(Data excerpts)
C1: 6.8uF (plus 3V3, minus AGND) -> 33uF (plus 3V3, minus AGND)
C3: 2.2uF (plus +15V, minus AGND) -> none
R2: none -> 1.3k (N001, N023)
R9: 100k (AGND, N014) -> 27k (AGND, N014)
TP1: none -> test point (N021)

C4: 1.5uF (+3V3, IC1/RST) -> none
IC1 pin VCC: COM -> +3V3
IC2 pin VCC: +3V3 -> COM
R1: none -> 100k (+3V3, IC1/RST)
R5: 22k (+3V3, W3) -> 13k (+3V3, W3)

Exercise aim:
Where a line above holds the string "minus", show that line.

Your response:
C1: 6.8uF (plus 3V3, minus AGND) -> 33uF (plus 3V3, minus AGND)
C3: 2.2uF (plus +15V, minus AGND) -> none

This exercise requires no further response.